[Entries taken from a collection]
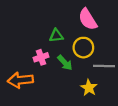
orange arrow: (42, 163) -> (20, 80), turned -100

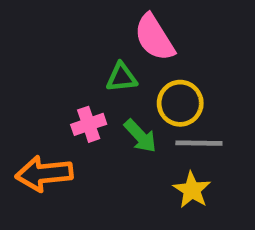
pink semicircle: (88, 19) -> (154, 38), moved
gray line: (104, 66) -> (199, 143), moved

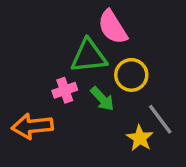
green triangle: (122, 77) -> (89, 56), size x1.6
gray line: (199, 143) -> (160, 119), moved, turned 52

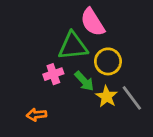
orange arrow: (32, 126) -> (36, 115), moved, size x0.6
yellow star: (140, 138) -> (107, 97), moved

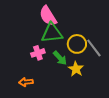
pink semicircle: (93, 22) -> (48, 16), moved
gray line: (132, 98) -> (94, 48), moved

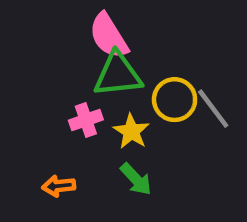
green arrow: (60, 58) -> (136, 179), moved
yellow star: (76, 69) -> (131, 131), moved

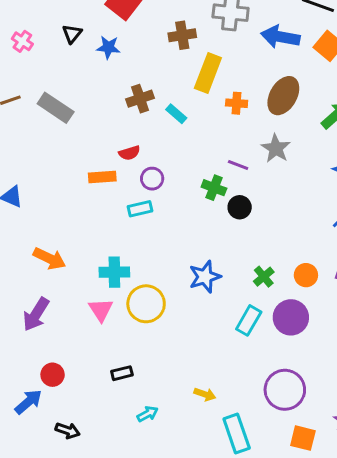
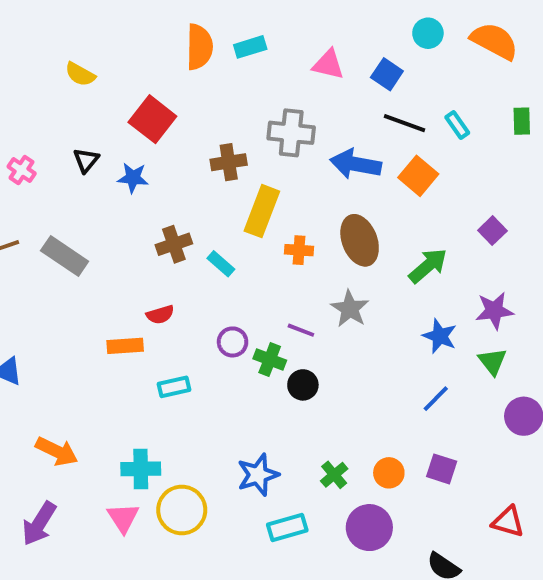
brown ellipse: (283, 96) -> (360, 240), turned -51
purple circle: (152, 179) -> (233, 342), moved
cyan rectangle: (249, 320) -> (287, 528), moved, turned 44

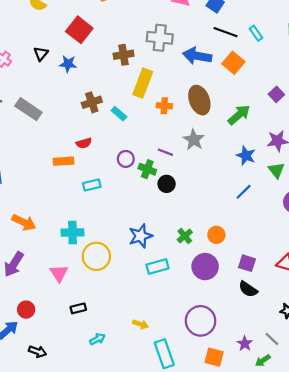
purple square: (442, 469) -> (247, 263), moved
pink triangle: (123, 518) -> (59, 273), moved

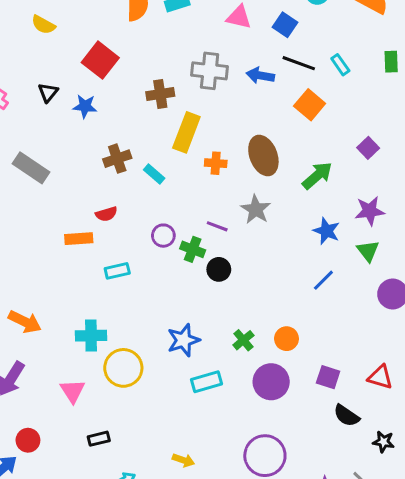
blue arrow: (197, 56) -> (260, 75), moved, size x0.7
black semicircle: (248, 289) -> (347, 416), moved

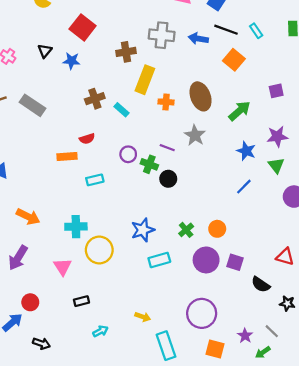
purple square: (368, 148) -> (276, 91), turned 32
purple square: (328, 377) -> (235, 262), moved

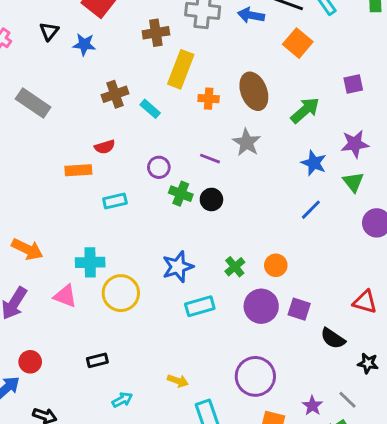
green cross: (149, 164) -> (181, 194), moved
pink triangle: (63, 267) -> (65, 296), moved, turned -36

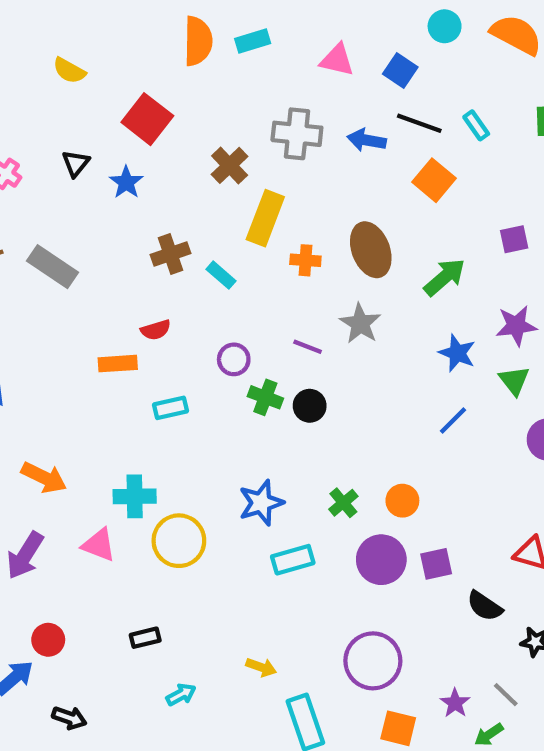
brown cross: (156, 33) -> (230, 165), turned -35
blue star: (84, 44) -> (126, 182), turned 30
purple square: (299, 309) -> (436, 564), turned -30

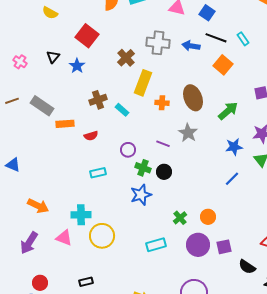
blue star: (457, 353) -> (234, 147), turned -30
orange rectangle: (118, 364) -> (65, 124), moved
blue star: (261, 503) -> (141, 195), moved

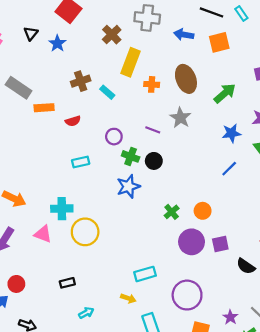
blue arrow: (191, 46) -> (184, 35), moved
orange square: (223, 65) -> (219, 42), turned 36
cyan rectangle: (156, 245) -> (145, 274), moved

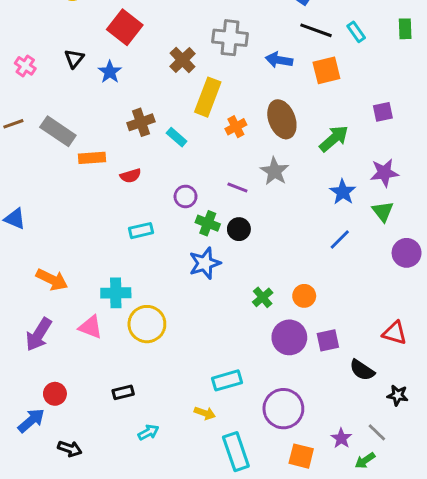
orange cross: (152, 84) -> (236, 127), turned -32
blue star: (231, 133) -> (343, 192), turned -30

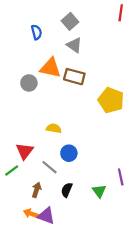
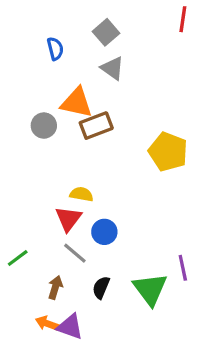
brown rectangle: (74, 77) -> (96, 126), moved, turned -36
red triangle: (25, 151) -> (68, 219), moved
green triangle: (99, 191) -> (150, 289), size x1.6

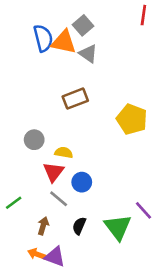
blue semicircle: (55, 49) -> (43, 38), size x1.5
orange triangle: (77, 103) -> (64, 42), moved
gray circle: (44, 126) -> (34, 140), moved
purple line: (183, 268) -> (143, 210), turned -30

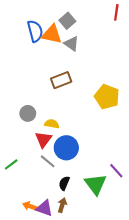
blue circle: (82, 182) -> (66, 148), size x1.5
brown arrow: (43, 226) -> (62, 205), moved

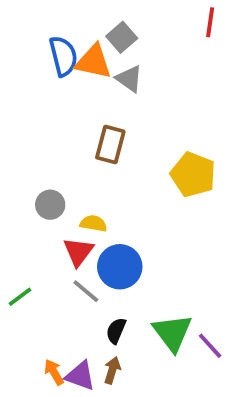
brown rectangle: (61, 80) -> (110, 144), turned -54
purple line: (116, 171) -> (210, 346), moved
orange arrow: (30, 206) -> (54, 372), turned 40

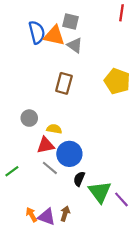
gray square: (122, 37) -> (70, 21), turned -35
yellow pentagon: (193, 175) -> (117, 81), moved
red triangle: (78, 252) -> (46, 145), turned 42
black semicircle: (116, 331) -> (79, 179), moved

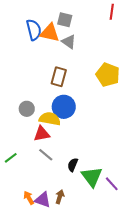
yellow semicircle: (54, 129) -> (50, 119), size x1.5
blue circle: (69, 154) -> (64, 107), moved

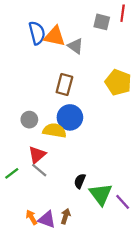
gray square: (65, 20) -> (102, 22), moved
red triangle: (42, 134) -> (37, 155), moved, turned -30
gray line: (46, 155) -> (39, 170), moved

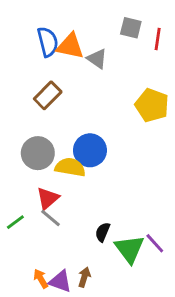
red line: (123, 13) -> (158, 39), moved
brown rectangle: (64, 84) -> (48, 95), moved, turned 30
gray circle: (29, 120) -> (38, 153), size x1.5
purple line: (123, 202) -> (155, 243), moved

**TASK INSTRUCTIONS**: Transcribe only this stretch of the data: the line with "blue star: (457, 353)", the line with "red triangle: (25, 151) -> (68, 219), moved", and every line in between. Leave out the pictures.

**RESPONSE**:
blue star: (457, 353) -> (234, 147), turned -30
orange rectangle: (118, 364) -> (65, 124), moved
blue star: (261, 503) -> (141, 195), moved

blue arrow: (191, 46) -> (184, 35), moved
orange square: (223, 65) -> (219, 42), turned 36
cyan rectangle: (156, 245) -> (145, 274), moved

orange cross: (152, 84) -> (236, 127), turned -32
blue star: (231, 133) -> (343, 192), turned -30

brown rectangle: (74, 77) -> (96, 126), moved, turned -36
red triangle: (25, 151) -> (68, 219), moved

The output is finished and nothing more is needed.